### Exercise prompt
Please pull out every line in the entries below that contains the string "mute" and copy each of those lines in full.

═══ Supplied material

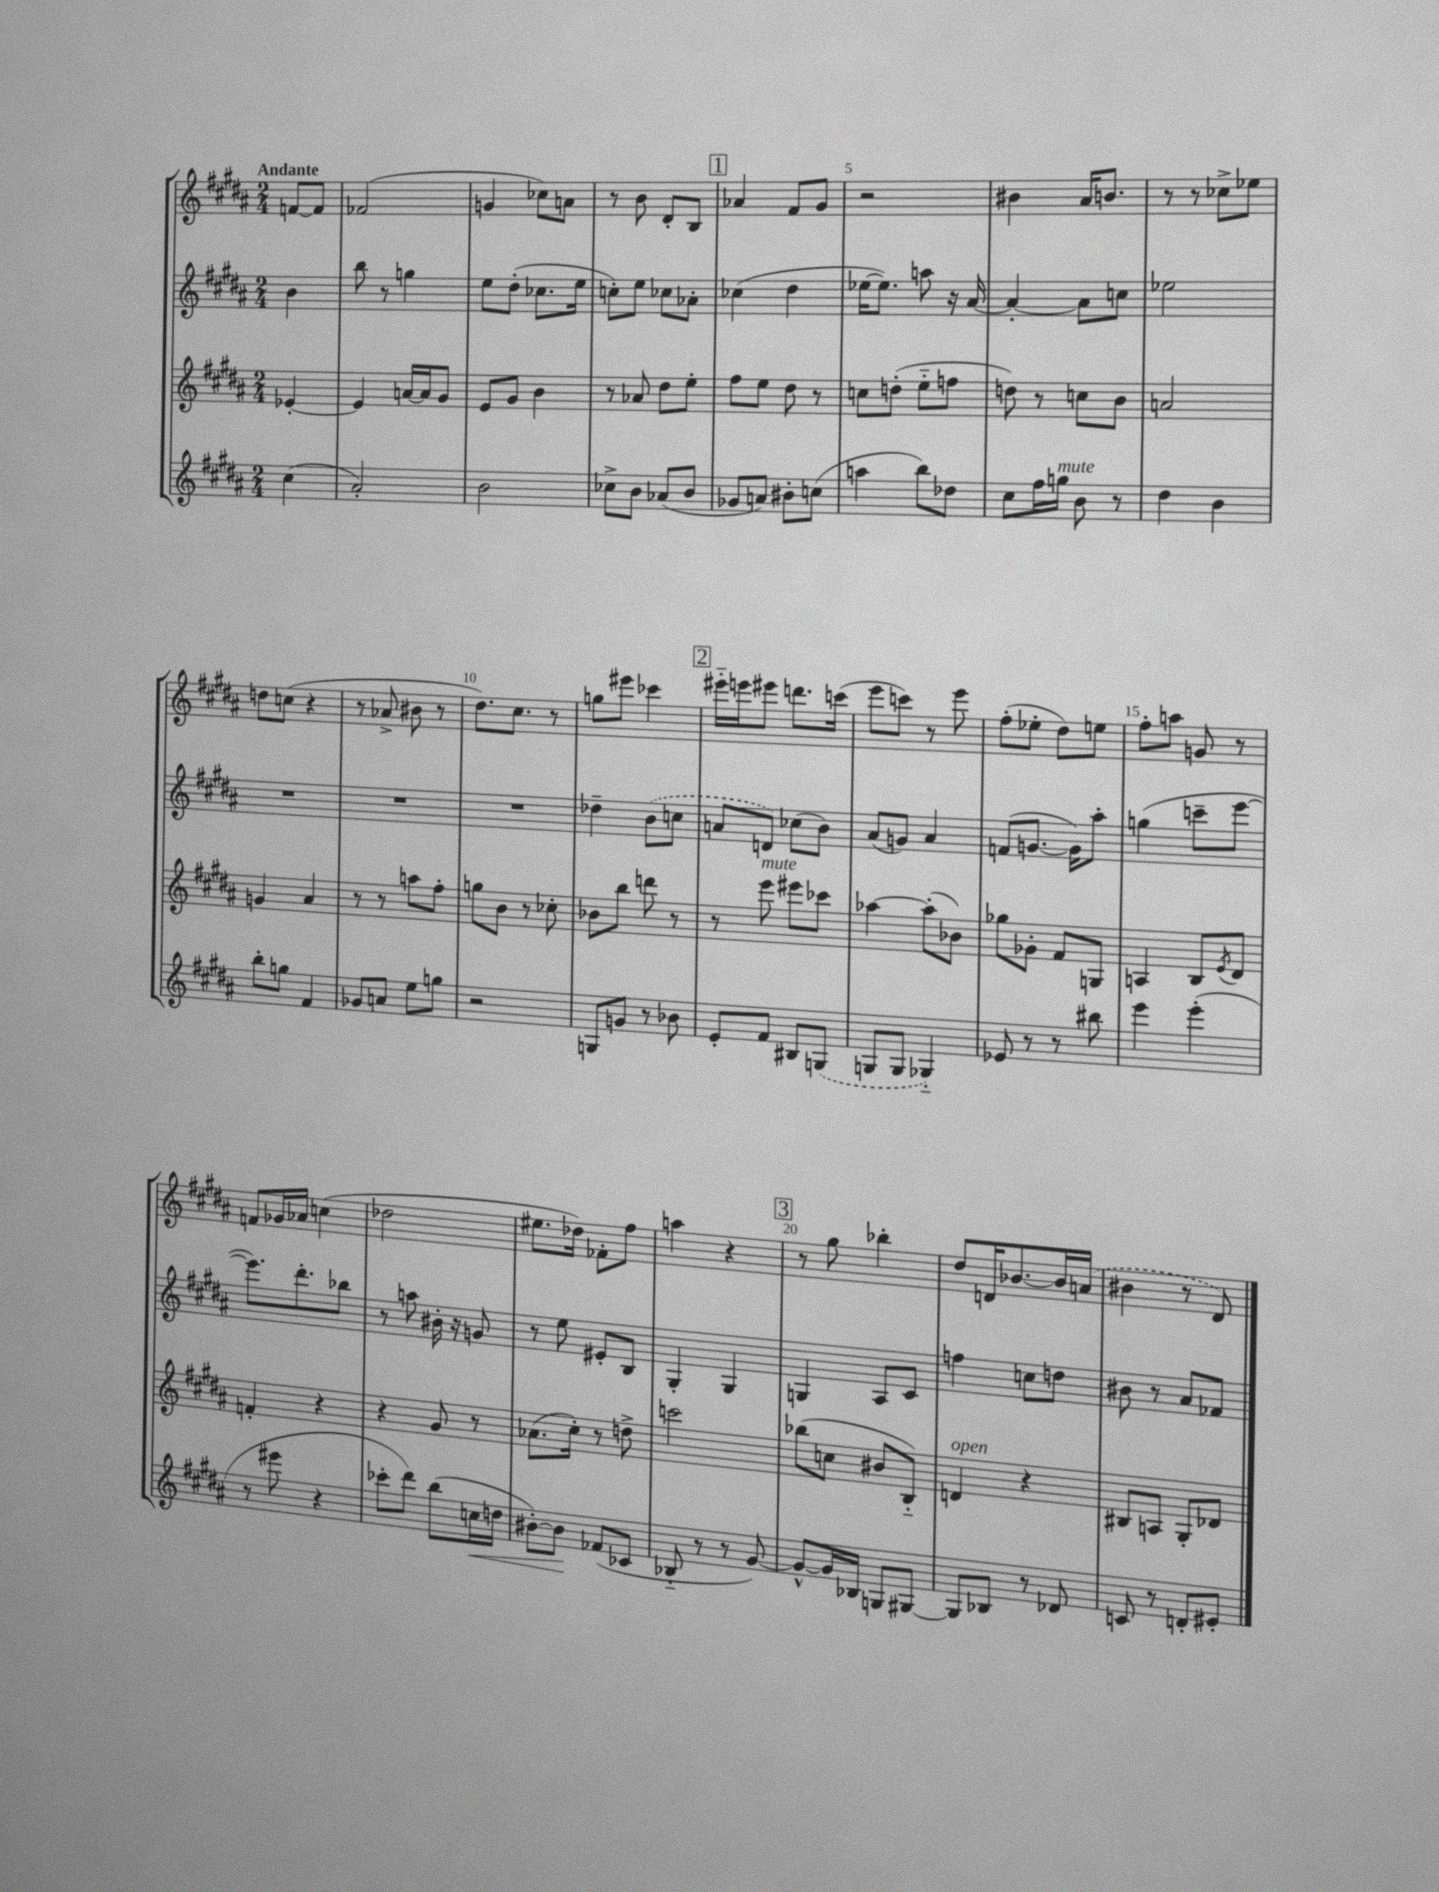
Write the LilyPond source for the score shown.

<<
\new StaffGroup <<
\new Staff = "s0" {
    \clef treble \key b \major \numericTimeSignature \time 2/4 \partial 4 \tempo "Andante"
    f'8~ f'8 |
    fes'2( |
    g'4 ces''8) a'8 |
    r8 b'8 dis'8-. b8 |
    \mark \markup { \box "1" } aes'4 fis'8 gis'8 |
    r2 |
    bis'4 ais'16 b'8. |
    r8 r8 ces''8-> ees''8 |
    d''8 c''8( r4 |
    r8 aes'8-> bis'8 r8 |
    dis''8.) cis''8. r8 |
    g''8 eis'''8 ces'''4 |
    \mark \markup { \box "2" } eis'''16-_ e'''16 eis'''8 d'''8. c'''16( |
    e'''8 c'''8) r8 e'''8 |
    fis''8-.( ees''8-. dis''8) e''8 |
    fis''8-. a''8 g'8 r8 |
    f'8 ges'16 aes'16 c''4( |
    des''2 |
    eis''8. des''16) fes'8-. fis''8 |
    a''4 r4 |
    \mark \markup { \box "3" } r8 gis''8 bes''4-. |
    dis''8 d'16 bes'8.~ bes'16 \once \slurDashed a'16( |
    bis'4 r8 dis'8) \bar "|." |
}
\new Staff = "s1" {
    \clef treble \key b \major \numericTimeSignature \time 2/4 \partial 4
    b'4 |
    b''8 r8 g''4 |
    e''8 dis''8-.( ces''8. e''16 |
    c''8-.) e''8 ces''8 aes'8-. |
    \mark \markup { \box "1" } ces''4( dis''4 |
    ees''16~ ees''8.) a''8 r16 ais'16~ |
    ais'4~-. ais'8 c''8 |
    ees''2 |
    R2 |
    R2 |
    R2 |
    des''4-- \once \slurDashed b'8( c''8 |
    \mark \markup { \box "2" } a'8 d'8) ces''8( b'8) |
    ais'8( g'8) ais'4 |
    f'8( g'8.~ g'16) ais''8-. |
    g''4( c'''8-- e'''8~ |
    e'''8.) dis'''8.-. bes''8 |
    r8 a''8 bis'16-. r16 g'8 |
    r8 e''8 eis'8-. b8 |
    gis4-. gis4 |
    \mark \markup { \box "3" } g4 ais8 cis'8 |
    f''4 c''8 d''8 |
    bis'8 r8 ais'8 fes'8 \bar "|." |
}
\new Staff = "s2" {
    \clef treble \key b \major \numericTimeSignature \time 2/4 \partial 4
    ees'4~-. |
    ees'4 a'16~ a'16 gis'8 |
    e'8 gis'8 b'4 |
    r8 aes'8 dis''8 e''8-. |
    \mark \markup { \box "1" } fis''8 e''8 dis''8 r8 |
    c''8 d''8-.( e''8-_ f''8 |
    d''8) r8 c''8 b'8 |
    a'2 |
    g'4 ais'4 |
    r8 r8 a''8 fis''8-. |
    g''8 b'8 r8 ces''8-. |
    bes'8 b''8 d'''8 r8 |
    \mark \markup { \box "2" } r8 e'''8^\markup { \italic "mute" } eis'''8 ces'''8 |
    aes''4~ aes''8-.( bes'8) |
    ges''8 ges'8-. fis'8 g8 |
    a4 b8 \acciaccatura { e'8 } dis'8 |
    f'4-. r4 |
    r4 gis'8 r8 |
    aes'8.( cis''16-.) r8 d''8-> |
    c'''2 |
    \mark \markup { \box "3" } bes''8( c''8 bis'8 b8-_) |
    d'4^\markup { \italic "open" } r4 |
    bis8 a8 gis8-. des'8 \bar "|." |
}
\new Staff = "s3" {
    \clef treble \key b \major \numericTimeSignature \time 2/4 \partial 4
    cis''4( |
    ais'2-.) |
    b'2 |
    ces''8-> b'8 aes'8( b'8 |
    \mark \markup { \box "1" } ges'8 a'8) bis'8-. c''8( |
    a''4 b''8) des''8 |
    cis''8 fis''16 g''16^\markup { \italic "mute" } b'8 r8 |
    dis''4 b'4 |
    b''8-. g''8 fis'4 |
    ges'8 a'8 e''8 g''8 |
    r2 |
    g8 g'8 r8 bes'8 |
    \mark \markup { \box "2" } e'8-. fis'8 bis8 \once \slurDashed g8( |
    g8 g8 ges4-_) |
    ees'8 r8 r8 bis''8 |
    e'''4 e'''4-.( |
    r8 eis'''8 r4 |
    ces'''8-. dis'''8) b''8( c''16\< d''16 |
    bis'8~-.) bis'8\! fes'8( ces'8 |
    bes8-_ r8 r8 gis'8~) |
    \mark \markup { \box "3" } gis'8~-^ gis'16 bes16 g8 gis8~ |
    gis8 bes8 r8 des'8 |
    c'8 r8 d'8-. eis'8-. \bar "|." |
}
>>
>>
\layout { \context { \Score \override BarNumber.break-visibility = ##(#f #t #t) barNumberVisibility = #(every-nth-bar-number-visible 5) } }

══════

### Answer below
    \mark \markup { \box "2" } r8 e'''8^\markup { \italic "mute" } eis'''8 ces'''8 |
    cis''8 fis''16 g''16^\markup { \italic "mute" } b'8 r8 |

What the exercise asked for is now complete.